* **Work request**: In how many lines of the listing does the word "none" appear? Reply with the number only.

Data for review Start Marker

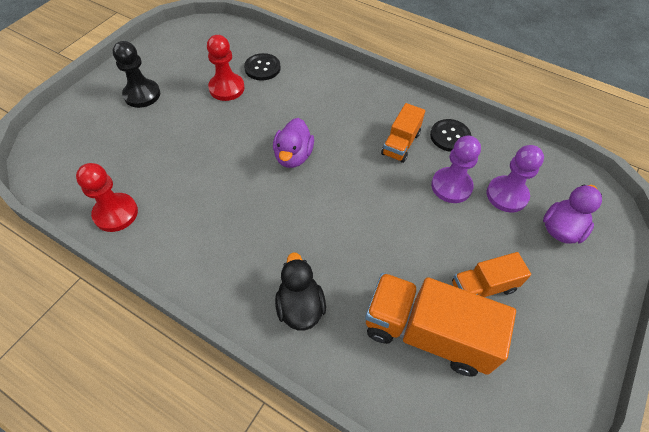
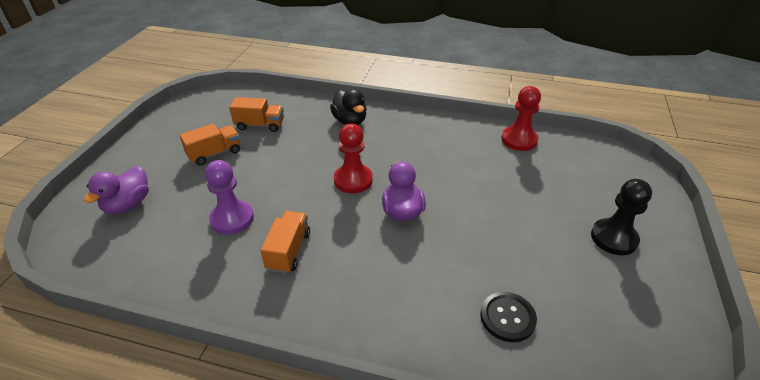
camera: 165 degrees right, 15 degrees down
(227, 88) = (528, 272): red pawn -> red pawn (353, 180)
(427, 333) = (260, 125): orange truck -> orange truck, size x0.56
(450, 136) = (227, 274): black button -> none
(507, 195) = (173, 223): purple pawn -> none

Data for review End Marker

* **Written solution**: 2